▶ [What you have to do]:
Using the entries below, show all lines with the string "slope".

(Data extracts begins)

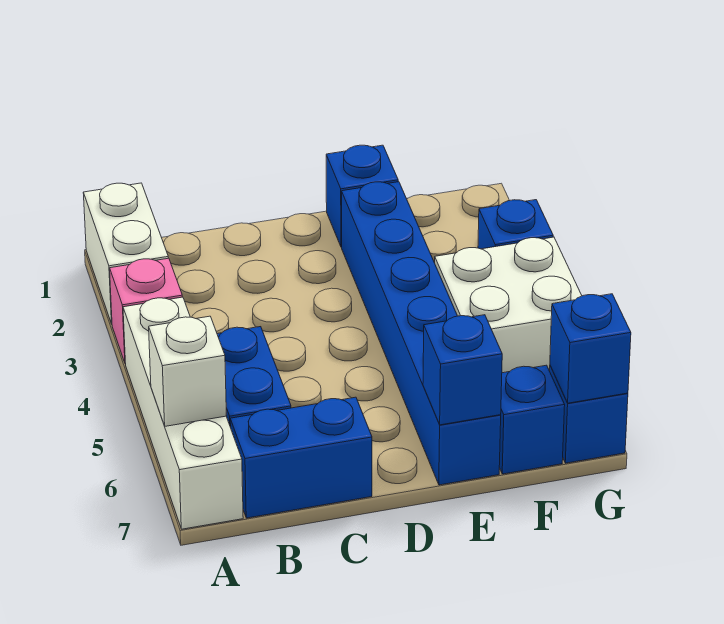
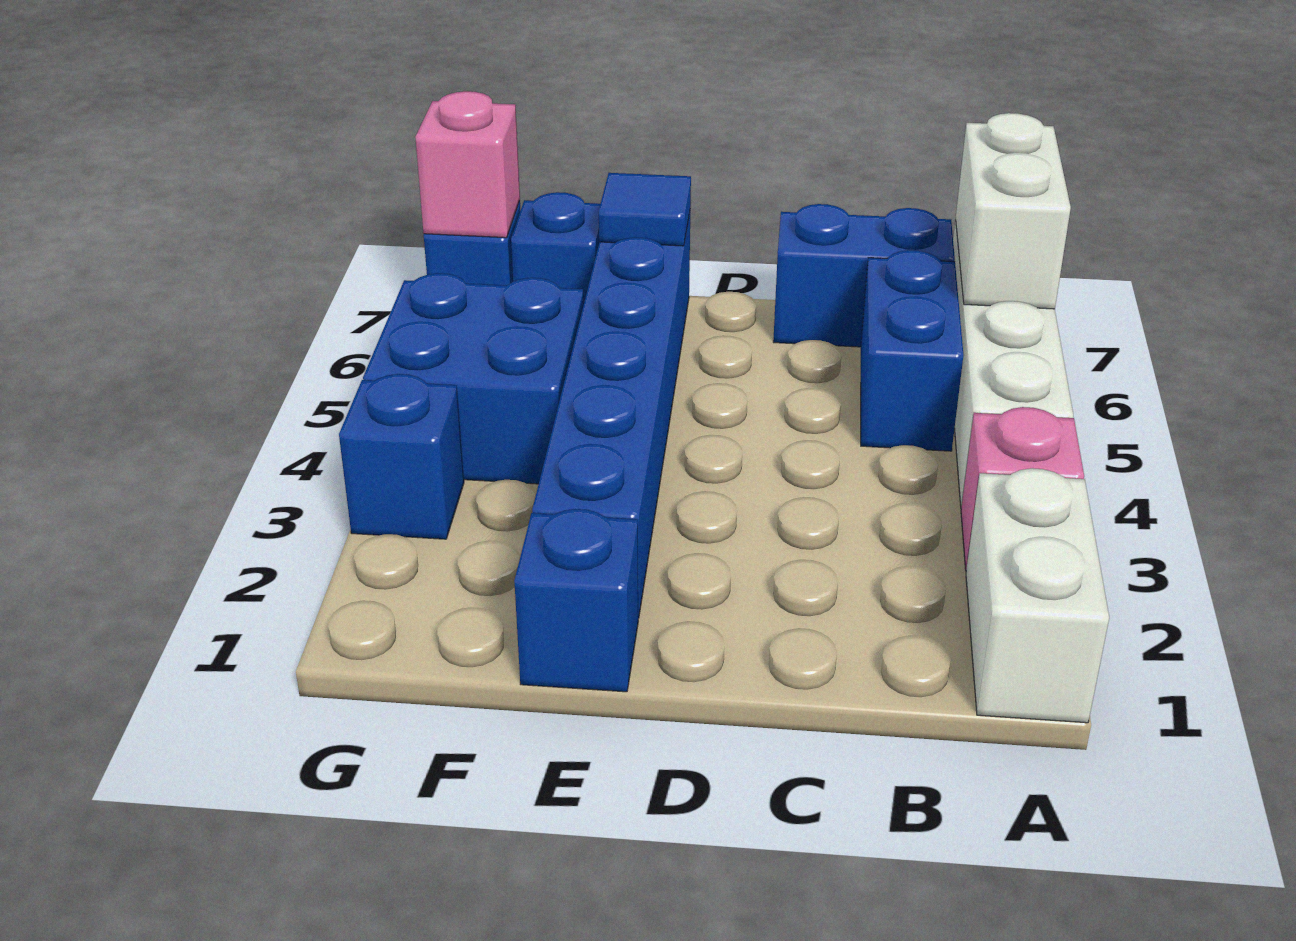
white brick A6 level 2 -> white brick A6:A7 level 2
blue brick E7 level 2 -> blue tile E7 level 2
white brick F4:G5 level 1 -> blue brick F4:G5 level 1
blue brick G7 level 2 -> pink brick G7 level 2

(Data extracts ends)
(Data extracts begins)

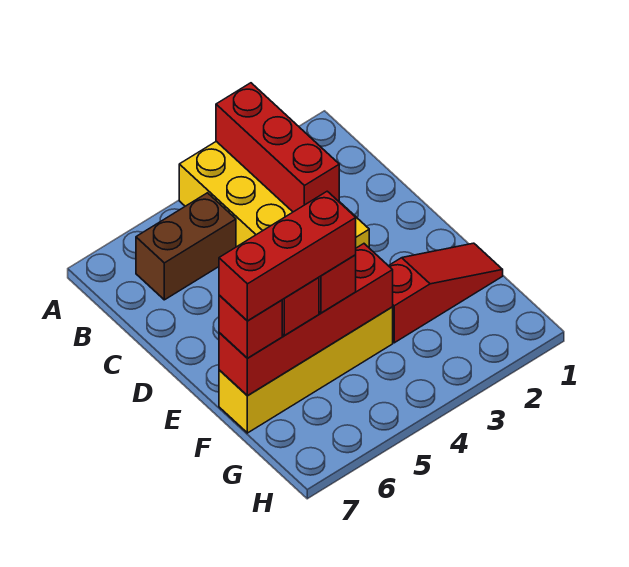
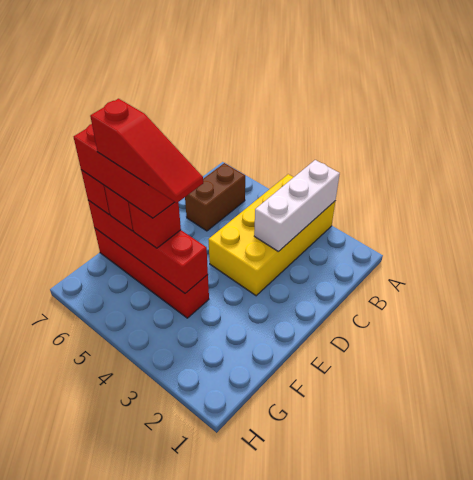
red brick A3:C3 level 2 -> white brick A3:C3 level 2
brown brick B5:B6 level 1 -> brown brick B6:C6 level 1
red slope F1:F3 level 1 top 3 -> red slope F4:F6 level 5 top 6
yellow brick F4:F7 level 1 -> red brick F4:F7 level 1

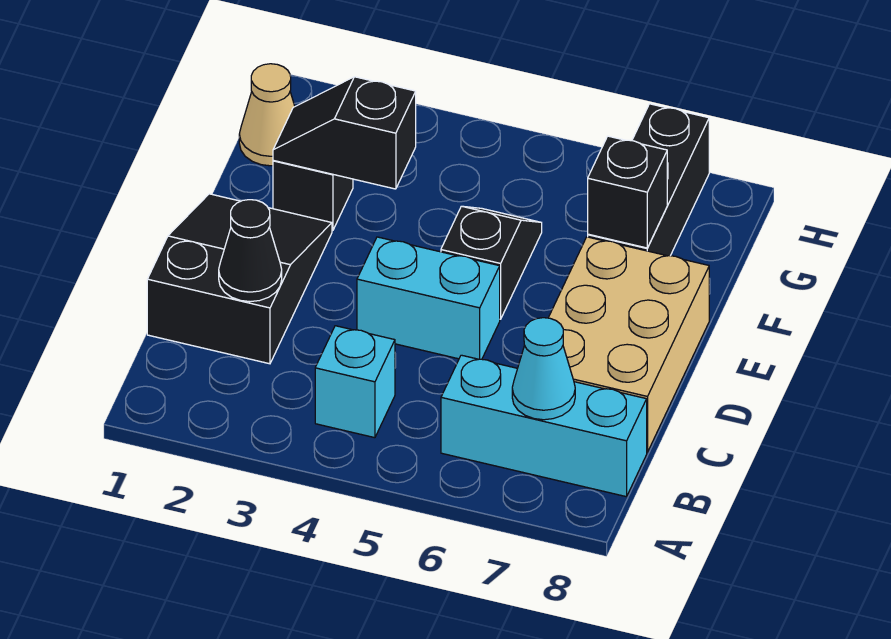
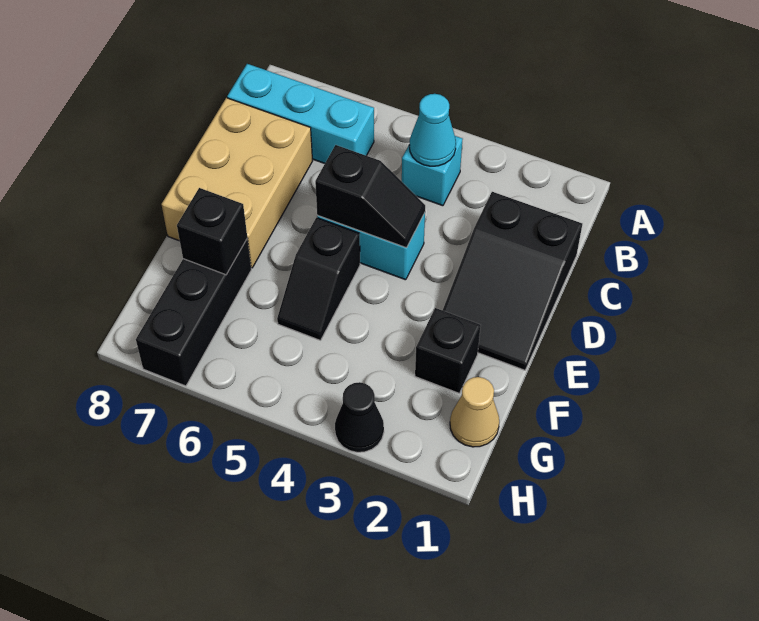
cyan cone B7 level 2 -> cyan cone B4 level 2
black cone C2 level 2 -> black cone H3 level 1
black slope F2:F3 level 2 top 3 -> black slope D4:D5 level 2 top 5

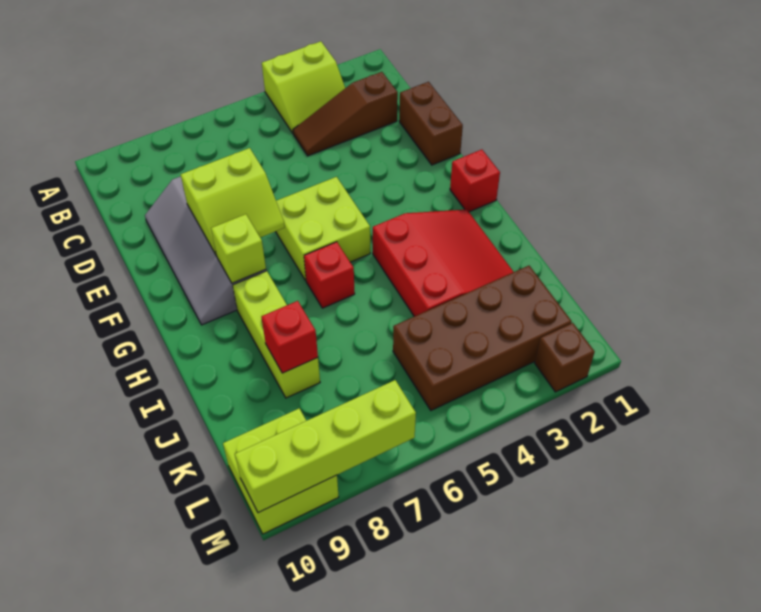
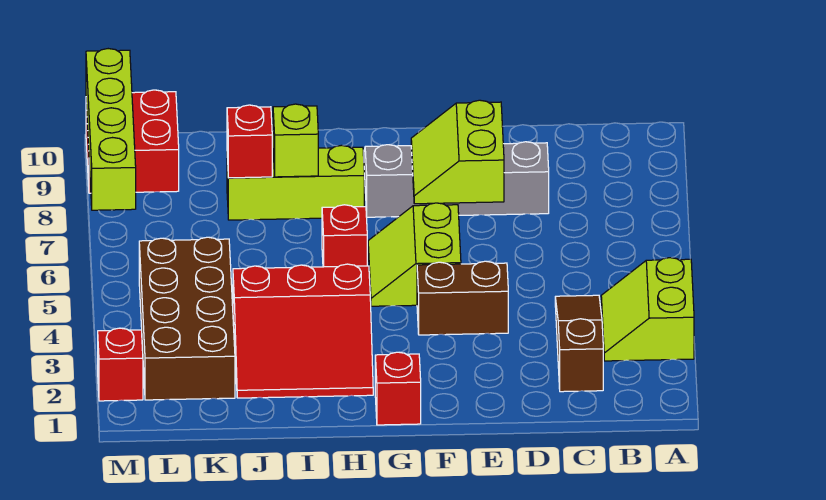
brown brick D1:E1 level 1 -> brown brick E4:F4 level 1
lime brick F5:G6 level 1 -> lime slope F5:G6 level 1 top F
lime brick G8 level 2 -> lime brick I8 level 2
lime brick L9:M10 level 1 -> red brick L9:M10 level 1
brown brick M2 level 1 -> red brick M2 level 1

(Data extracts ends)

▶ [Answer to this problem]:
red slope F1:F3 level 1 top 3 -> red slope F4:F6 level 5 top 6
black slope F2:F3 level 2 top 3 -> black slope D4:D5 level 2 top 5
lime brick F5:G6 level 1 -> lime slope F5:G6 level 1 top F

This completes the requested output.